How to complete this task | Apart from the pictures, every entry below must be given again exactly.

Source data |
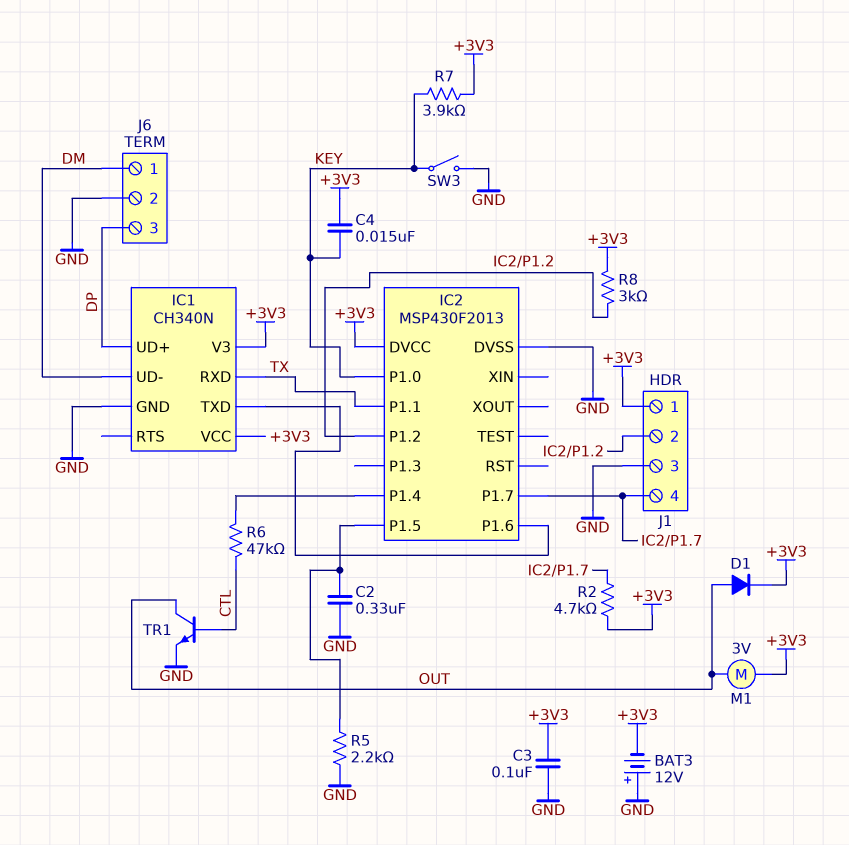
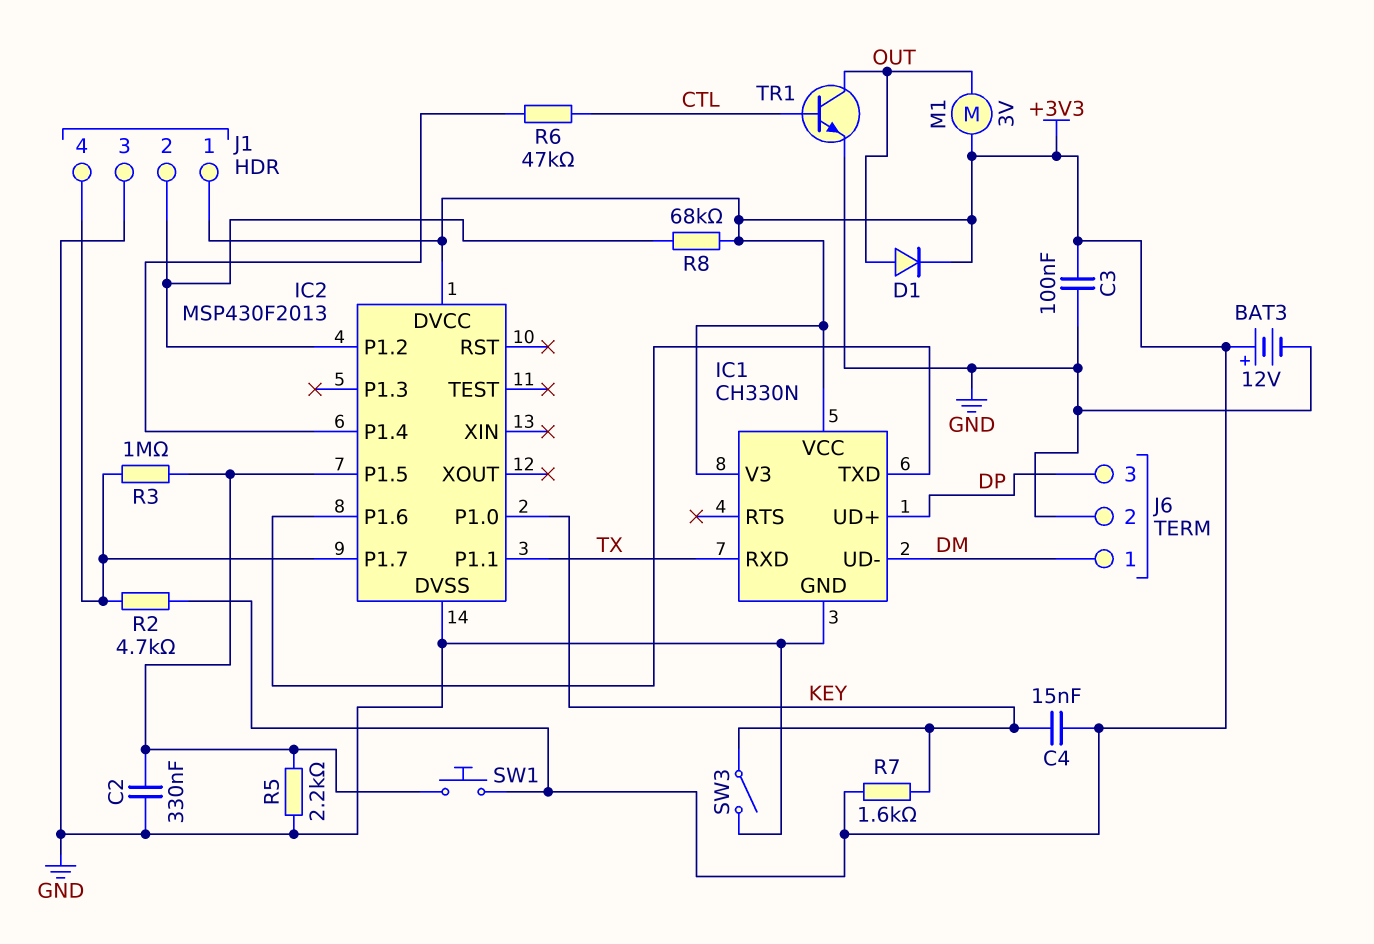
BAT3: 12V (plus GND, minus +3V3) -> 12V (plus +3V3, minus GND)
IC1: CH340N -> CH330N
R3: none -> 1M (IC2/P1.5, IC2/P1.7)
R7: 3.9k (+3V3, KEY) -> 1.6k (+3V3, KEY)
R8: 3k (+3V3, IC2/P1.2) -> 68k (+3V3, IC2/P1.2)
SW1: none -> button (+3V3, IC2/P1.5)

Result below |
BAT3: 12V (plus GND, minus +3V3) -> 12V (plus +3V3, minus GND)
IC1: CH340N -> CH330N
R3: none -> 1M (IC2/P1.5, IC2/P1.7)
R7: 3.9k (+3V3, KEY) -> 1.6k (+3V3, KEY)
R8: 3k (+3V3, IC2/P1.2) -> 68k (+3V3, IC2/P1.2)
SW1: none -> button (+3V3, IC2/P1.5)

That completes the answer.